* Start *

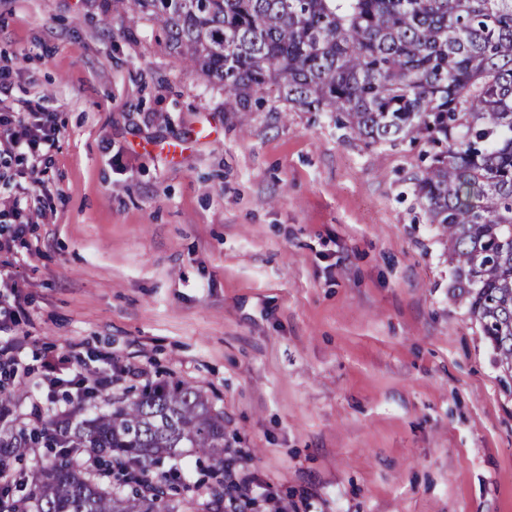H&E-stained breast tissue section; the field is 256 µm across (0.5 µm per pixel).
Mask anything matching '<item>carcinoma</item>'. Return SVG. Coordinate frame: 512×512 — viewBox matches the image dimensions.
Here are the masks:
<instances>
[{
  "mask_svg": "<svg viewBox=\"0 0 512 512\" xmlns=\"http://www.w3.org/2000/svg\"><path fill=\"white\" fill-rule=\"evenodd\" d=\"M162 23L185 63L242 111L274 90L369 144L422 140L415 191L448 244L456 296L512 375V0H116ZM224 414L185 382L29 439L55 449L6 498L28 512H176L140 484L182 448L224 470Z\"/></svg>",
  "mask_w": 512,
  "mask_h": 512,
  "instance_id": "cac0c4a2",
  "label": "carcinoma"
}]
</instances>
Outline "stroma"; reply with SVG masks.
<instances>
[{
	"mask_svg": "<svg viewBox=\"0 0 512 512\" xmlns=\"http://www.w3.org/2000/svg\"><path fill=\"white\" fill-rule=\"evenodd\" d=\"M0 80L56 116L40 182L0 166L17 427L64 407L46 360L201 387L288 512H512V378L453 295L420 143L251 111L111 0H0ZM30 217L16 234L10 216ZM191 452L165 459L209 496Z\"/></svg>",
	"mask_w": 512,
	"mask_h": 512,
	"instance_id": "1",
	"label": "stroma"
}]
</instances>
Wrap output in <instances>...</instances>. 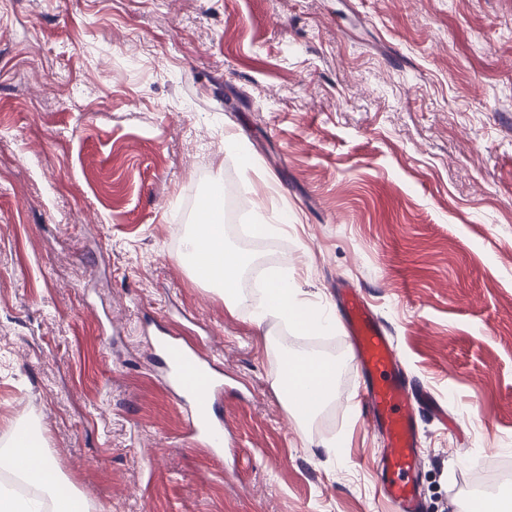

* End *

● **Problem requirements**
Return each line from the material above exactly, but not the pictures.

● **Solution for this exercise**
H&E-stained breast tissue section; the field is 256 µm across (0.5 µm per pixel).
Mask anything matching '<item>carcinoma</item>'. Return SVG. Coordinate frame: 512×512 — viewBox matches the image dimensions.
Here are the masks:
<instances>
[{
  "mask_svg": "<svg viewBox=\"0 0 512 512\" xmlns=\"http://www.w3.org/2000/svg\"><path fill=\"white\" fill-rule=\"evenodd\" d=\"M162 23L185 63L242 111L274 90L369 144L422 140L415 191L448 244L456 296L512 375V0H116ZM224 414L185 382L29 439L55 449L6 498L28 512H176L140 484L182 448L224 470Z\"/></svg>",
  "mask_w": 512,
  "mask_h": 512,
  "instance_id": "cac0c4a2",
  "label": "carcinoma"
}]
</instances>
Outline "stroma"; reply with SVG masks.
<instances>
[{
	"mask_svg": "<svg viewBox=\"0 0 512 512\" xmlns=\"http://www.w3.org/2000/svg\"><path fill=\"white\" fill-rule=\"evenodd\" d=\"M0 80L56 116L40 182L0 166L17 427L64 407L46 360L201 387L288 512H512V378L453 295L420 143L251 111L111 0H0ZM30 217L16 234L10 216ZM191 452L165 459L209 496Z\"/></svg>",
	"mask_w": 512,
	"mask_h": 512,
	"instance_id": "1",
	"label": "stroma"
}]
</instances>
Wrap output in <instances>...</instances>. 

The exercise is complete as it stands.